§ **Exercise prompt**:
Transcribe the following entries letter for letter, without the pictures.
────────────────
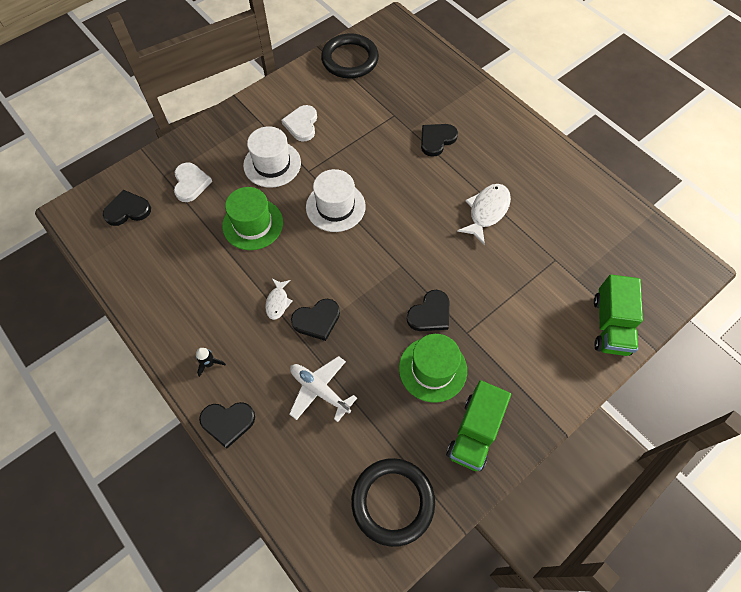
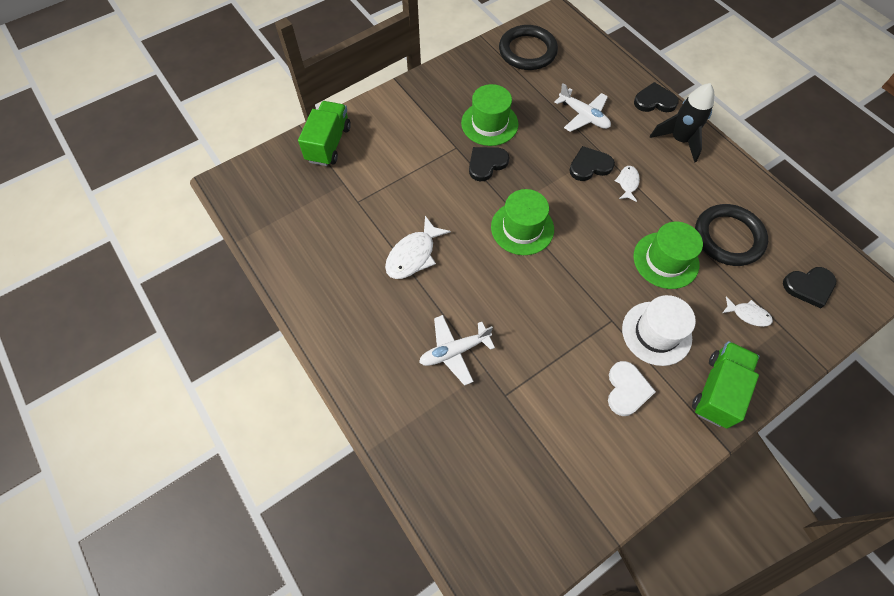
camera: 175 degrees left, 0 degrees up
(191, 183) = (748, 314): white heart -> white fish
(209, 363) = (679, 140): black rocket -> black rocket, size x2.16
(335, 207) = (577, 273): white hat -> none
(350, 59) = (566, 508): black ring -> black ring (728, 237)
(387, 244) = (522, 228): none -> green hat
(436, 140) = (454, 351): black heart -> white plane
(474, 432) = (462, 83): green truck -> green truck (718, 390)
────────────────
§ **Solution to the exercise**:
camera: 175 degrees left, 0 degrees up
(191, 183) = (748, 314): white heart -> white fish
(209, 363) = (679, 140): black rocket -> black rocket, size x2.16
(335, 207) = (577, 273): white hat -> none
(350, 59) = (566, 508): black ring -> black ring (728, 237)
(387, 244) = (522, 228): none -> green hat
(436, 140) = (454, 351): black heart -> white plane
(474, 432) = (462, 83): green truck -> green truck (718, 390)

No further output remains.